● EXERCISE INSTRUCTIONS: Extract from the entries below, exactly as given, only the lines from the line containing "red round brick" to the line containing "lime brick G1", both lines included.

● WORKING DATA:
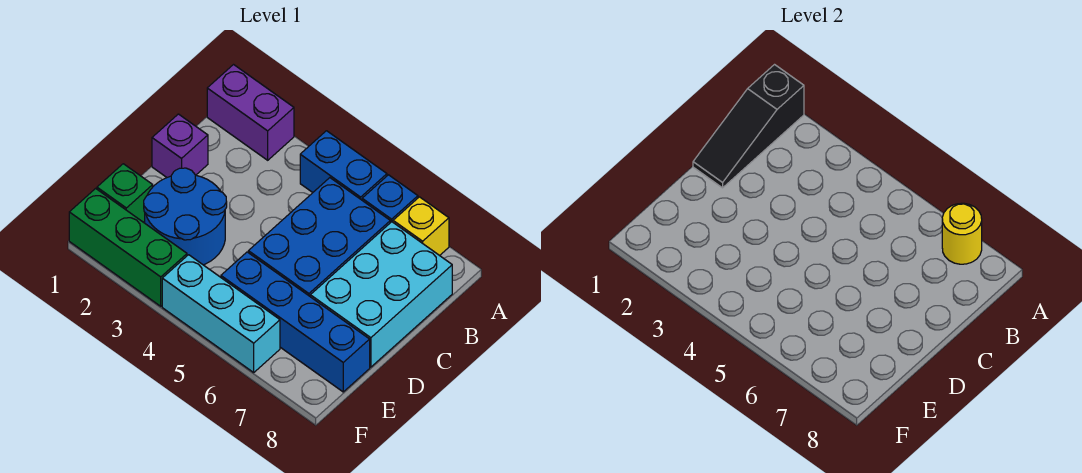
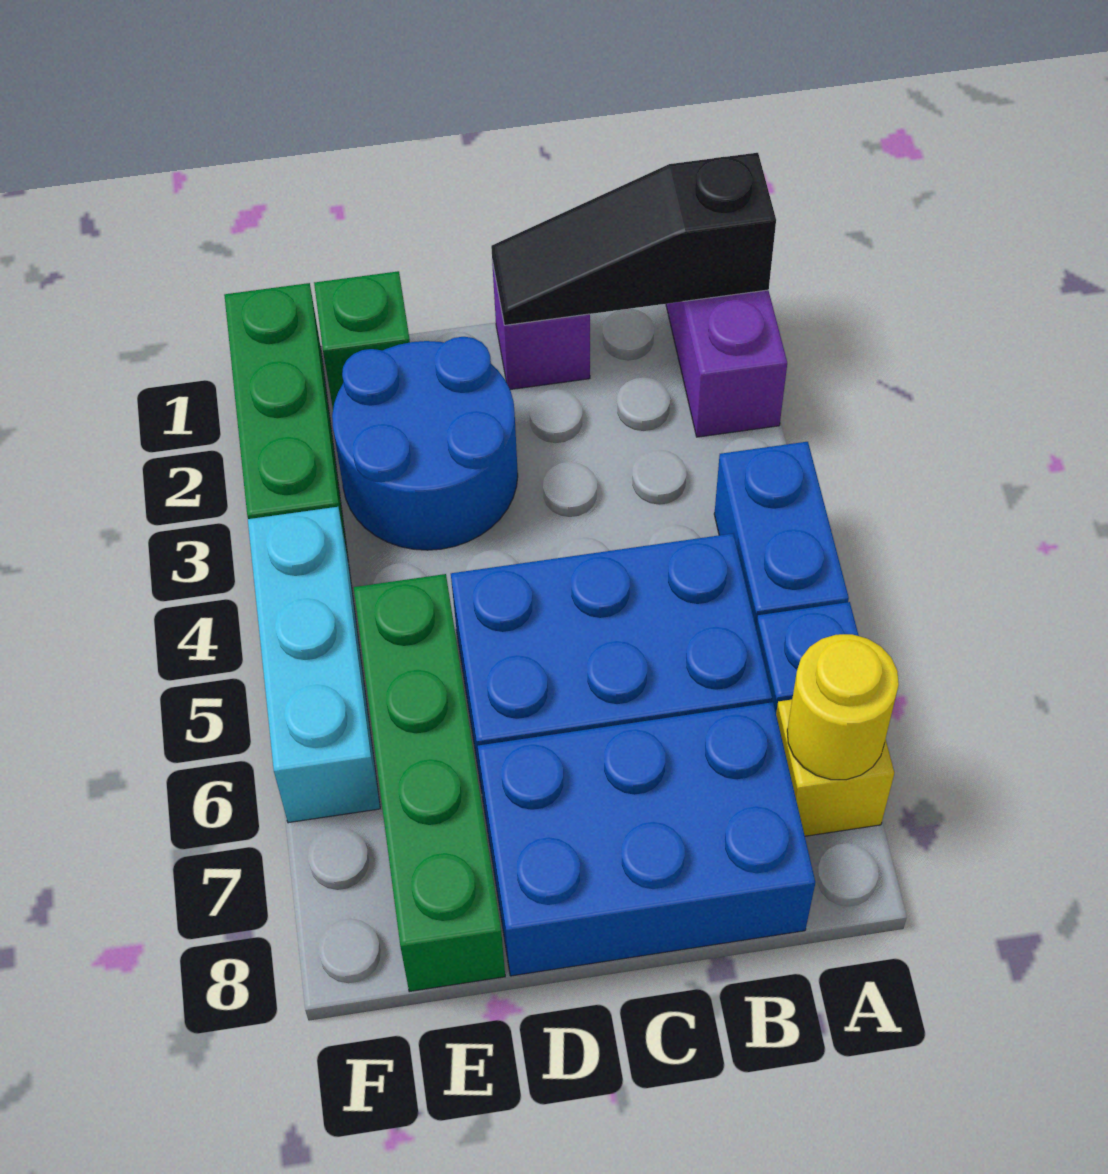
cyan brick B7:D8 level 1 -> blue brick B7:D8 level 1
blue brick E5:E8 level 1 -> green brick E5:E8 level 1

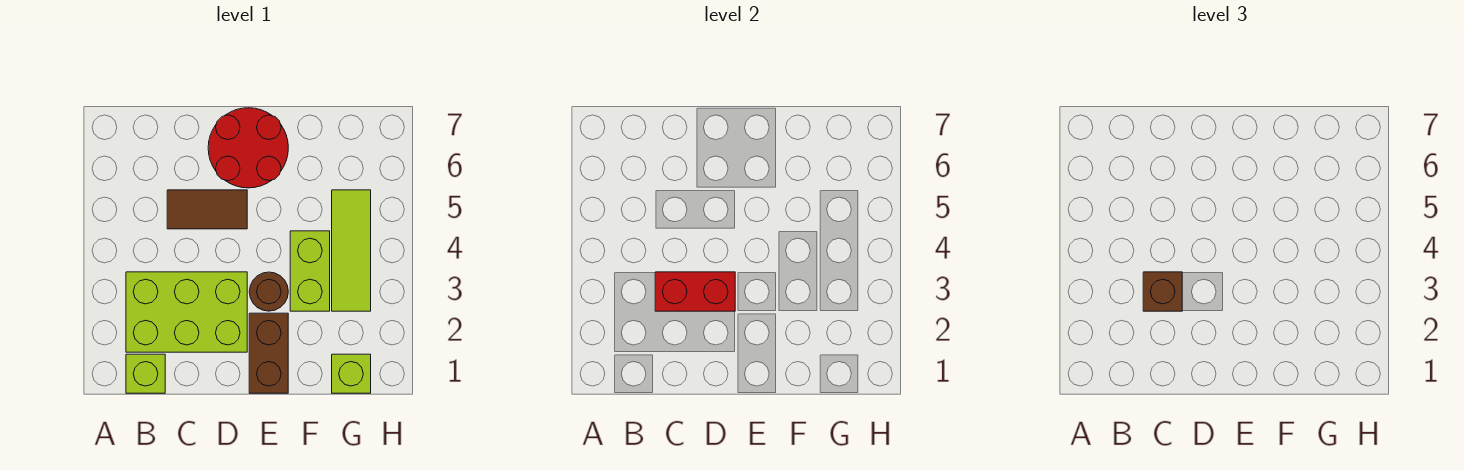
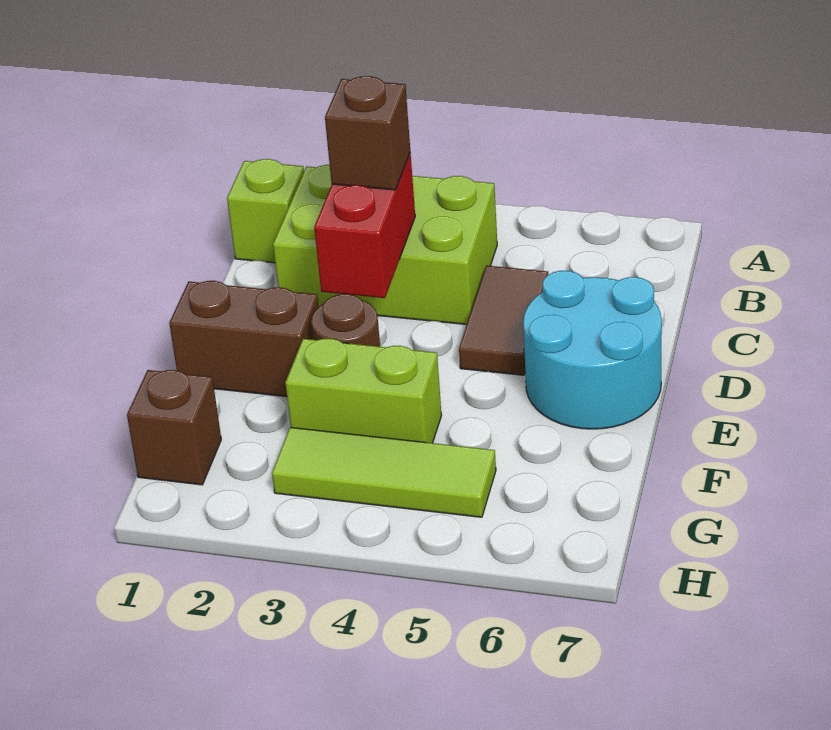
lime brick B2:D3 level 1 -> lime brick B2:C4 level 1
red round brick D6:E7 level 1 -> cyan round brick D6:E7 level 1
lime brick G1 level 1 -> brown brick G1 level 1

...

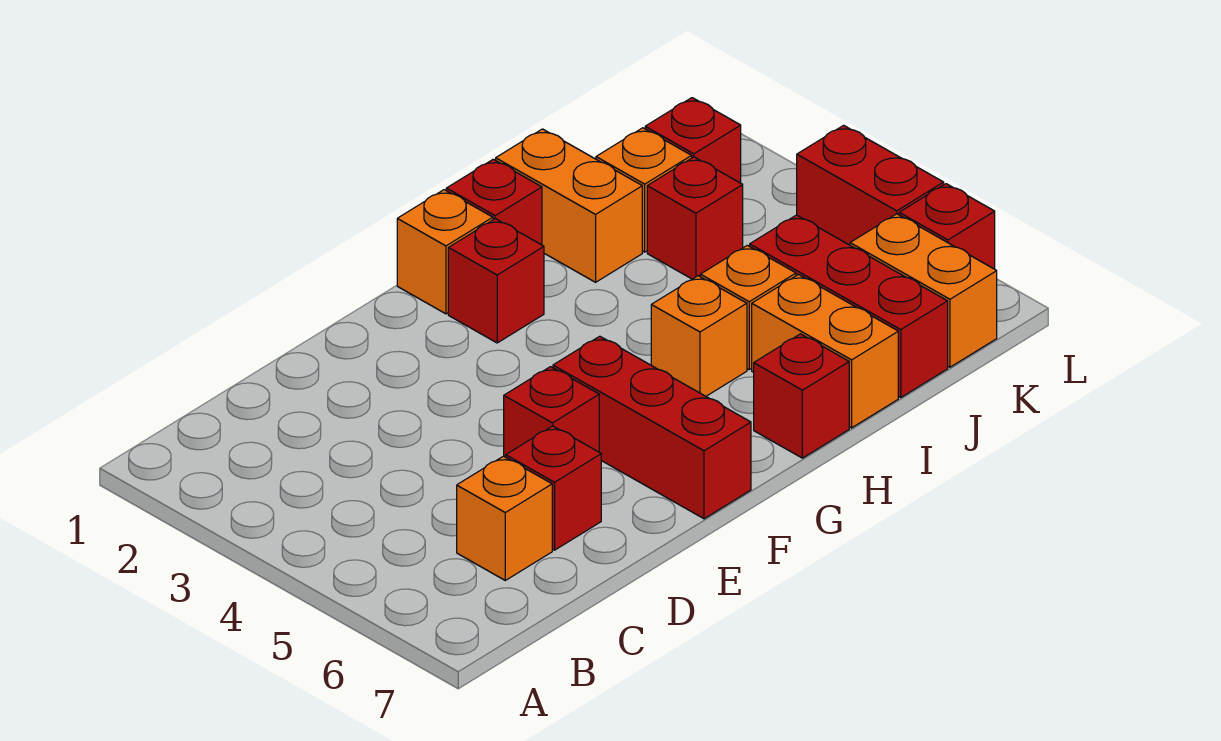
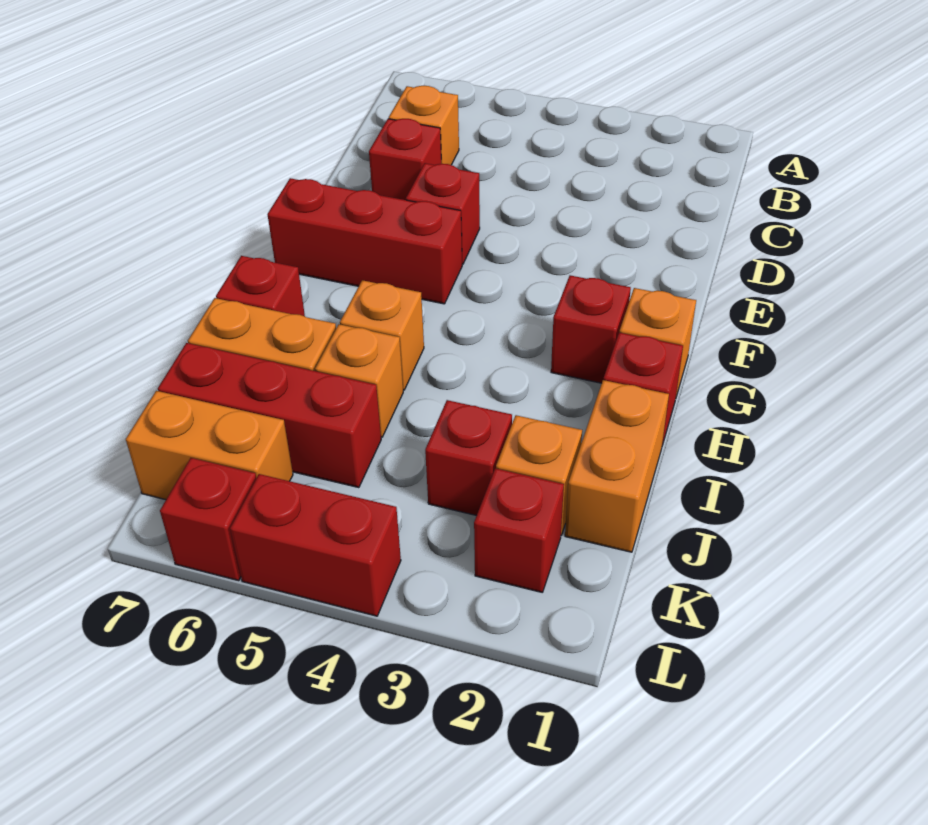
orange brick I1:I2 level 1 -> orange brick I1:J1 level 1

...

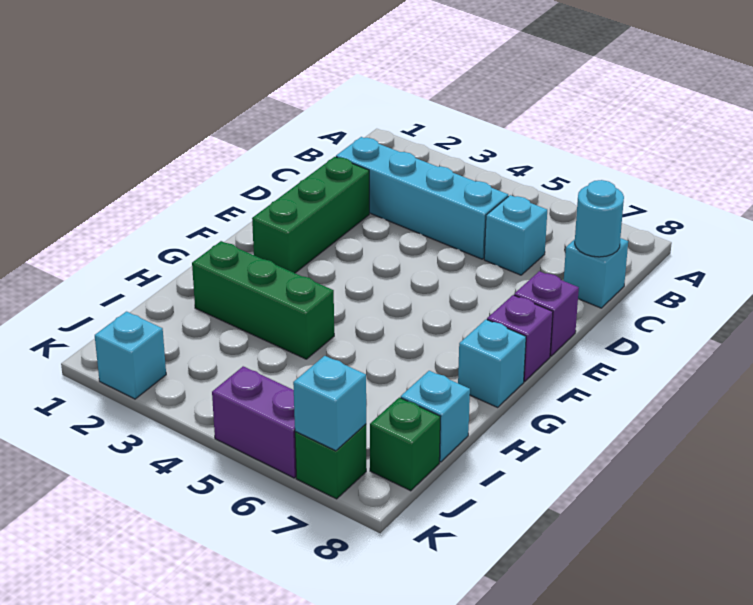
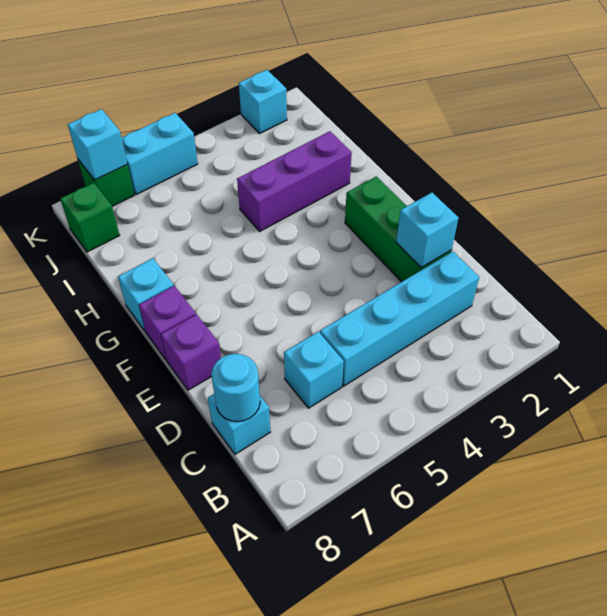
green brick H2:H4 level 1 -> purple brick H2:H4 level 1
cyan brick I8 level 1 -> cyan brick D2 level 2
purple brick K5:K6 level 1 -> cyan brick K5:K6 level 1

● ANSWER AREA:
red round brick D6:E7 level 1 -> cyan round brick D6:E7 level 1
lime brick G1 level 1 -> brown brick G1 level 1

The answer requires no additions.